=== GIVEN ENTRIES ===
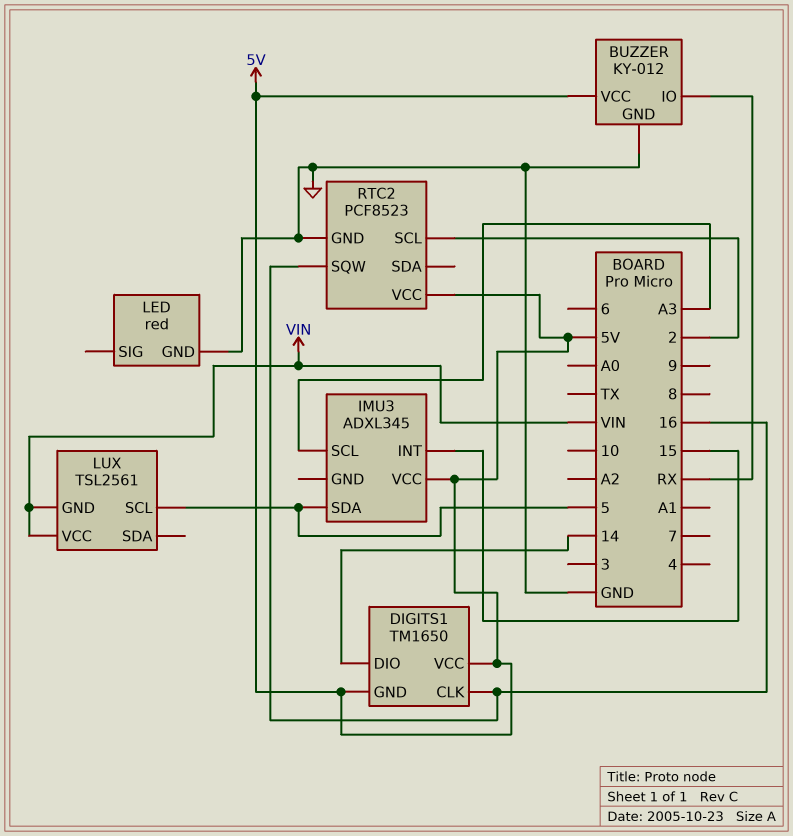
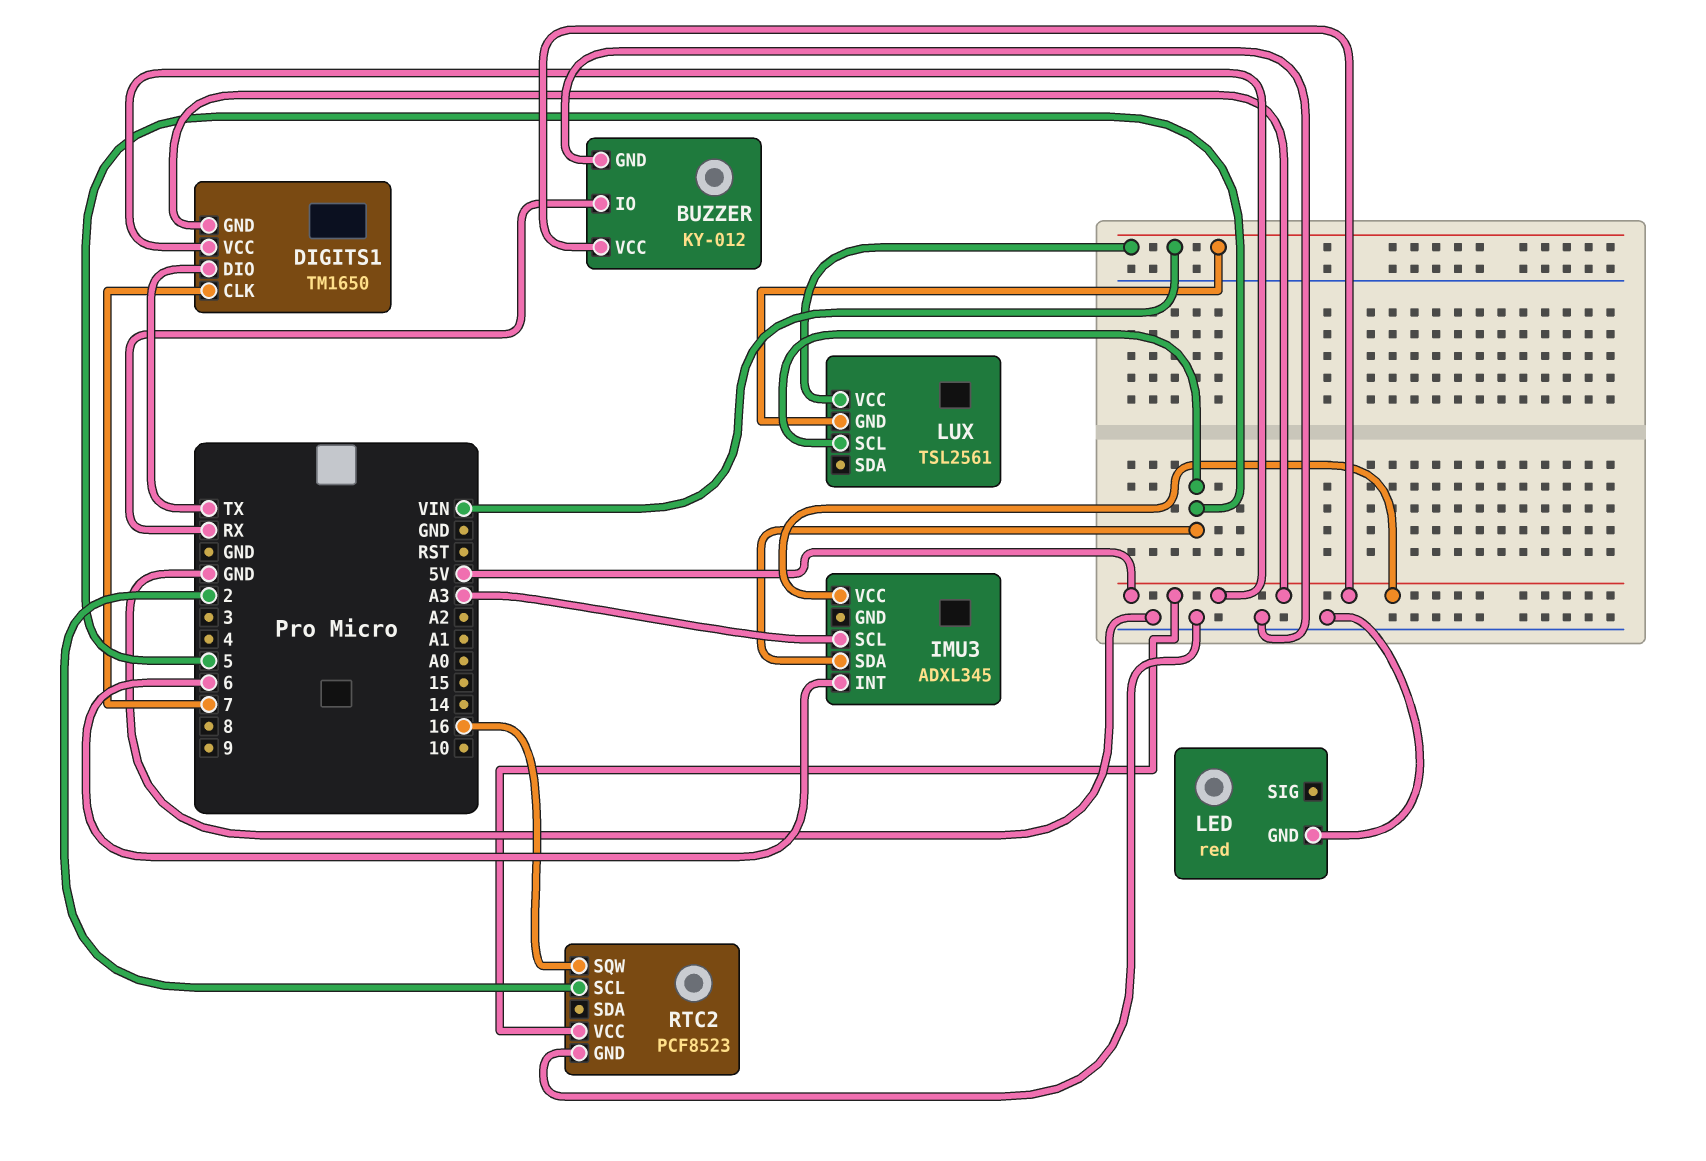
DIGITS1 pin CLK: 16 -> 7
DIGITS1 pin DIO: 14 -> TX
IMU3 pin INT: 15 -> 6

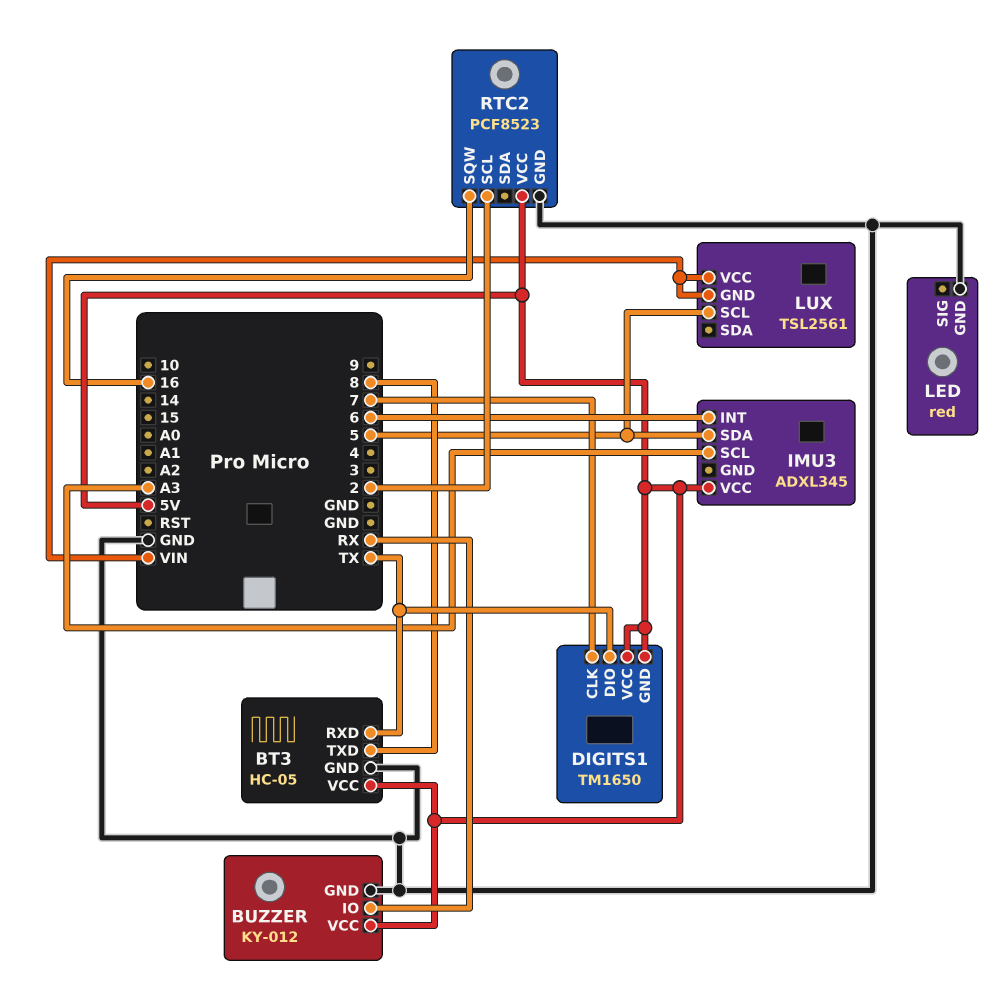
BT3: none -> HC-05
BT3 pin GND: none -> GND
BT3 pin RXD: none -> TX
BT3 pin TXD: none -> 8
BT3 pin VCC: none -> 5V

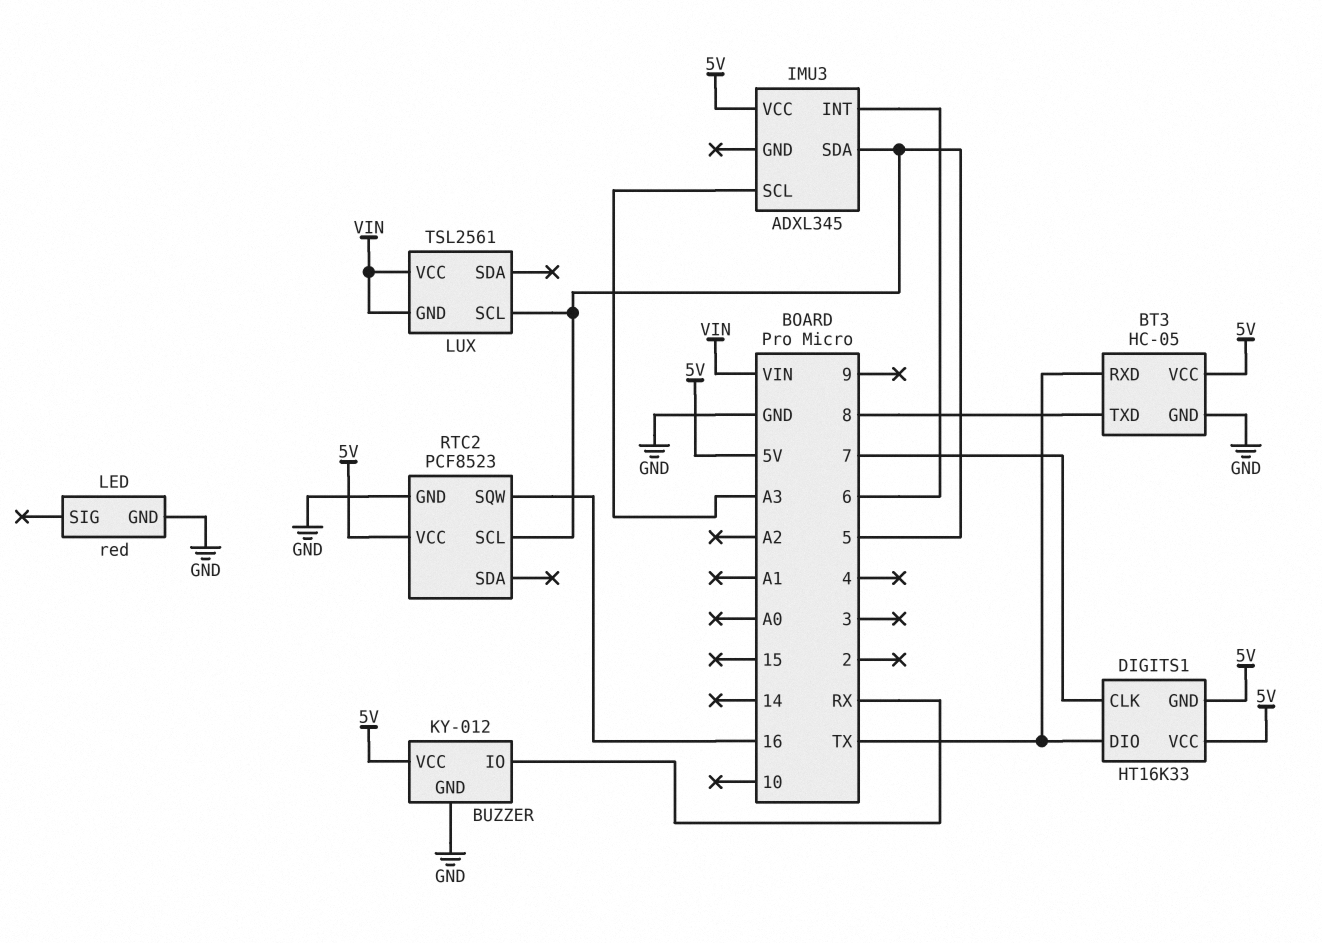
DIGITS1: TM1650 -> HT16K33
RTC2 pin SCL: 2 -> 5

---

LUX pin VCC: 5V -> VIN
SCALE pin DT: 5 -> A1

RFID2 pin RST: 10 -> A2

=== EXERCISE AIM ===
Only the lines above from the one containing "BT3 pin RXD: none -> TX" through the one containing "RTC2 pin SCL: 2 -> 5" should be returned, verbatim and inclusive, with pictures excluded.

=== COMPLETED EXERCISE ===
BT3 pin RXD: none -> TX
BT3 pin TXD: none -> 8
BT3 pin VCC: none -> 5V

DIGITS1: TM1650 -> HT16K33
RTC2 pin SCL: 2 -> 5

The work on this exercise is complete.